____ Data extract
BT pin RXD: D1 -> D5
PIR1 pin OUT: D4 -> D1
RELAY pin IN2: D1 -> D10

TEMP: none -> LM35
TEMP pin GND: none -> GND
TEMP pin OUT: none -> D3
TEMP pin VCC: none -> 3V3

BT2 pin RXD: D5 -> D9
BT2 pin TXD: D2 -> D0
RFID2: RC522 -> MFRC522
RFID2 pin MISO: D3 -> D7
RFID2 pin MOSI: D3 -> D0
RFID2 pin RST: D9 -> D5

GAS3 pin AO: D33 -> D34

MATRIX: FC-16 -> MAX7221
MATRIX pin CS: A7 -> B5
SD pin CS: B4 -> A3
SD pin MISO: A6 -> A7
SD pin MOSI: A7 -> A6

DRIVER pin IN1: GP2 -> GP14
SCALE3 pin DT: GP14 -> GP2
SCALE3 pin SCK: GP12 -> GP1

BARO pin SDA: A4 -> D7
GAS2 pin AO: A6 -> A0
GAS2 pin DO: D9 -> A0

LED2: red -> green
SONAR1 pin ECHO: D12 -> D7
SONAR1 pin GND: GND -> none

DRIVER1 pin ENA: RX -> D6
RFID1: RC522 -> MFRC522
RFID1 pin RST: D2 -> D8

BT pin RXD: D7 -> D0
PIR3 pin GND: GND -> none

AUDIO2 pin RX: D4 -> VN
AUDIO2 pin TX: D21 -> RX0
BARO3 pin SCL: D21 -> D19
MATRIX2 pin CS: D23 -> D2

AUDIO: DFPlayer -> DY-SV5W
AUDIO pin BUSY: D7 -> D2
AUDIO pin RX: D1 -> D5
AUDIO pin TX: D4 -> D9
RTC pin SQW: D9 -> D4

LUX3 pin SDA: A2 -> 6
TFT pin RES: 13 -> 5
________
▸ **Exercise requirements**
Whenever a line above includes the string "none", copy it.

▸ **The completed task**
TEMP: none -> LM35
TEMP pin GND: none -> GND
TEMP pin OUT: none -> D3
TEMP pin VCC: none -> 3V3
SONAR1 pin GND: GND -> none
PIR3 pin GND: GND -> none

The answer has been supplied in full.